| Work instruction |
Give back the data in full, with every line exact.

(Exercise data begins)

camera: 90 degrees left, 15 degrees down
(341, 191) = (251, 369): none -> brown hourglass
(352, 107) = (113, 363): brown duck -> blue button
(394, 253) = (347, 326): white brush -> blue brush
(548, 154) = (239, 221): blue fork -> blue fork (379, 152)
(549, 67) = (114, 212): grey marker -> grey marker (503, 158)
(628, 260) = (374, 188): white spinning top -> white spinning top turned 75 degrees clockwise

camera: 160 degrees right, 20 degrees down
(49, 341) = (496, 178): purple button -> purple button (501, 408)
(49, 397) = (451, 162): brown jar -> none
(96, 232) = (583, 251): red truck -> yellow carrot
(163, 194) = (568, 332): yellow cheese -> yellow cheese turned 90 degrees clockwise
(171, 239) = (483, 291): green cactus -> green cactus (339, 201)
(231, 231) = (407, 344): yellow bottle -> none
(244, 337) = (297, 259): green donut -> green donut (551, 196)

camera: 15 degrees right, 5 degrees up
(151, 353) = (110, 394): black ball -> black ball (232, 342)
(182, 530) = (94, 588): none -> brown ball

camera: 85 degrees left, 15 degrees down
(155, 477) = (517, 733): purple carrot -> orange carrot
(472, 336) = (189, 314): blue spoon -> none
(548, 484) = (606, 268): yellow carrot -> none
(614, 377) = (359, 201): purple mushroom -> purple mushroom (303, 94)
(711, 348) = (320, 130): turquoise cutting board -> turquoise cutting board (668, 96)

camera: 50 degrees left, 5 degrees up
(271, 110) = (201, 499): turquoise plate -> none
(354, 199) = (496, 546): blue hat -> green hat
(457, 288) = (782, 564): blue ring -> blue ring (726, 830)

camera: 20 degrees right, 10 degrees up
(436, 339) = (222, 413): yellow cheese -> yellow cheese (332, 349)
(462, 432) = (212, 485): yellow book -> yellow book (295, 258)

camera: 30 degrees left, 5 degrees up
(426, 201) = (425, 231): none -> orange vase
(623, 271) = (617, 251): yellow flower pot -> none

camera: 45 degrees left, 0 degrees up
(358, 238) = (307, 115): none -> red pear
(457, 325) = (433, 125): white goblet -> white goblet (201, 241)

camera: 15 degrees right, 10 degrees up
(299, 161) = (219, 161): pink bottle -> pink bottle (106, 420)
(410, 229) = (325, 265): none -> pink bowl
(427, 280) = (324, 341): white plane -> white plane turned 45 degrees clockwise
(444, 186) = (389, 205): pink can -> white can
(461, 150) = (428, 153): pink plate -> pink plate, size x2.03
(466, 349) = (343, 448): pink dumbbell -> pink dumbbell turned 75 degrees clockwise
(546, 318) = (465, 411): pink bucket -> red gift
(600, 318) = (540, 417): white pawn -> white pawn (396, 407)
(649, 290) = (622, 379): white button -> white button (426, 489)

(Exercise data ends)

| Response box |
camera: 90 degrees left, 15 degrees down
(341, 191) = (251, 369): none -> brown hourglass
(352, 107) = (113, 363): brown duck -> blue button
(394, 253) = (347, 326): white brush -> blue brush
(548, 154) = (239, 221): blue fork -> blue fork (379, 152)
(549, 67) = (114, 212): grey marker -> grey marker (503, 158)
(628, 260) = (374, 188): white spinning top -> white spinning top turned 75 degrees clockwise

camera: 160 degrees right, 20 degrees down
(49, 341) = (496, 178): purple button -> purple button (501, 408)
(49, 397) = (451, 162): brown jar -> none
(96, 232) = (583, 251): red truck -> yellow carrot
(163, 194) = (568, 332): yellow cheese -> yellow cheese turned 90 degrees clockwise
(171, 239) = (483, 291): green cactus -> green cactus (339, 201)
(231, 231) = (407, 344): yellow bottle -> none
(244, 337) = (297, 259): green donut -> green donut (551, 196)

camera: 15 degrees right, 5 degrees up
(151, 353) = (110, 394): black ball -> black ball (232, 342)
(182, 530) = (94, 588): none -> brown ball

camera: 85 degrees left, 15 degrees down
(155, 477) = (517, 733): purple carrot -> orange carrot
(472, 336) = (189, 314): blue spoon -> none
(548, 484) = (606, 268): yellow carrot -> none
(614, 377) = (359, 201): purple mushroom -> purple mushroom (303, 94)
(711, 348) = (320, 130): turquoise cutting board -> turquoise cutting board (668, 96)

camera: 50 degrees left, 5 degrees up
(271, 110) = (201, 499): turquoise plate -> none
(354, 199) = (496, 546): blue hat -> green hat
(457, 288) = (782, 564): blue ring -> blue ring (726, 830)

camera: 20 degrees right, 10 degrees up
(436, 339) = (222, 413): yellow cheese -> yellow cheese (332, 349)
(462, 432) = (212, 485): yellow book -> yellow book (295, 258)

camera: 30 degrees left, 5 degrees up
(426, 201) = (425, 231): none -> orange vase
(623, 271) = (617, 251): yellow flower pot -> none

camera: 45 degrees left, 0 degrees up
(358, 238) = (307, 115): none -> red pear
(457, 325) = (433, 125): white goblet -> white goblet (201, 241)

camera: 15 degrees right, 10 degrees up
(299, 161) = (219, 161): pink bottle -> pink bottle (106, 420)
(410, 229) = (325, 265): none -> pink bowl
(427, 280) = (324, 341): white plane -> white plane turned 45 degrees clockwise
(444, 186) = (389, 205): pink can -> white can
(461, 150) = (428, 153): pink plate -> pink plate, size x2.03
(466, 349) = (343, 448): pink dumbbell -> pink dumbbell turned 75 degrees clockwise
(546, 318) = (465, 411): pink bucket -> red gift
(600, 318) = (540, 417): white pawn -> white pawn (396, 407)
(649, 290) = (622, 379): white button -> white button (426, 489)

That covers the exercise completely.